_Required action_.
Please restate every entry exactly. Leave out the pictures.

_Excerpted data_.

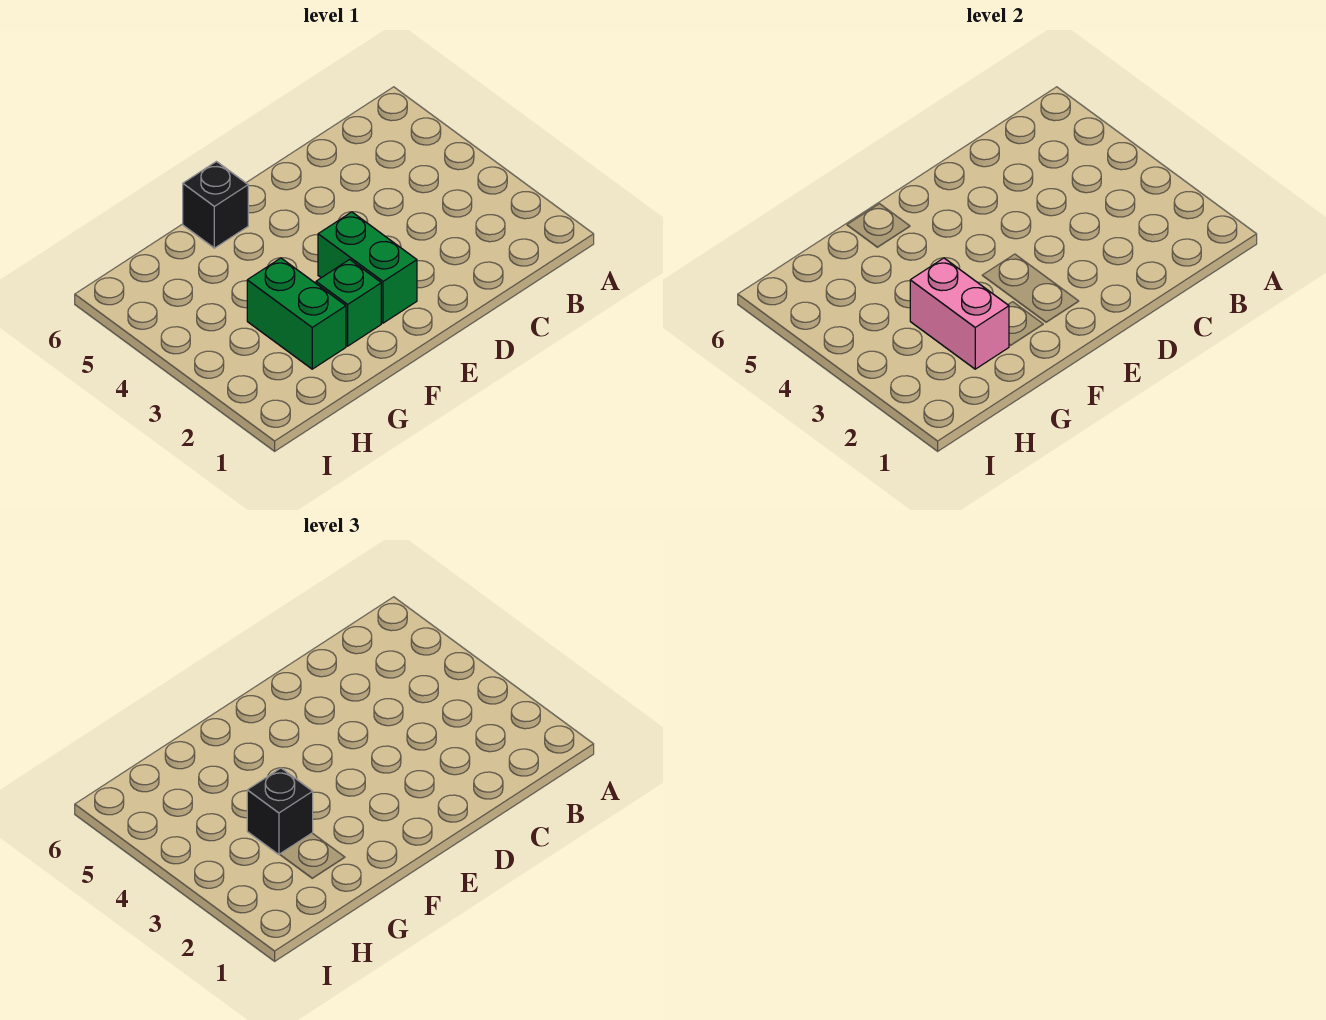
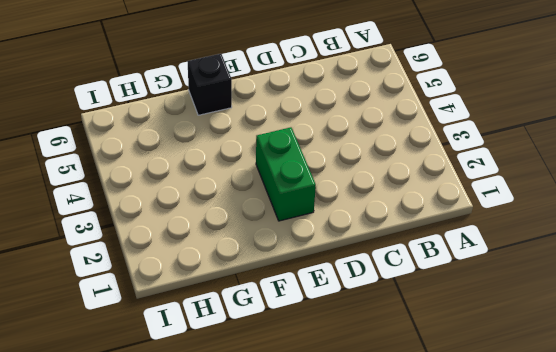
none -> green 1x1 brick [316,260,381,346]
none -> green 1x2 brick [247,258,346,369]

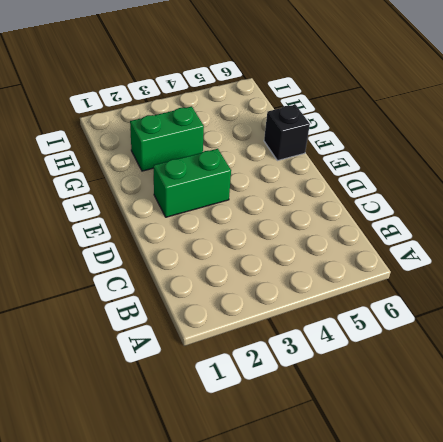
none -> green 1x1 brick [316,260,381,346]
none -> pink 1x2 brick [910,258,1009,369]

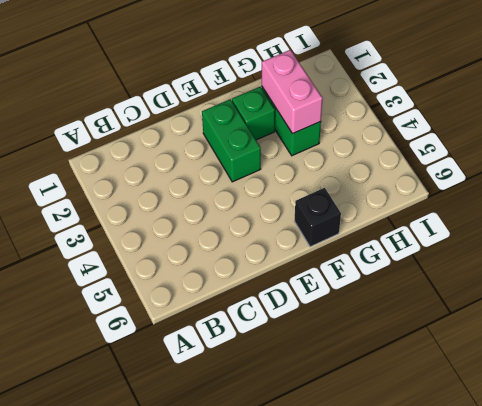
none -> black 1x1 brick [247,768,313,855]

_Result of the exercise_.
none -> green 1x1 brick [316,260,381,346]
none -> green 1x2 brick [247,258,346,369]

none -> green 1x1 brick [316,260,381,346]
none -> pink 1x2 brick [910,258,1009,369]

none -> black 1x1 brick [247,768,313,855]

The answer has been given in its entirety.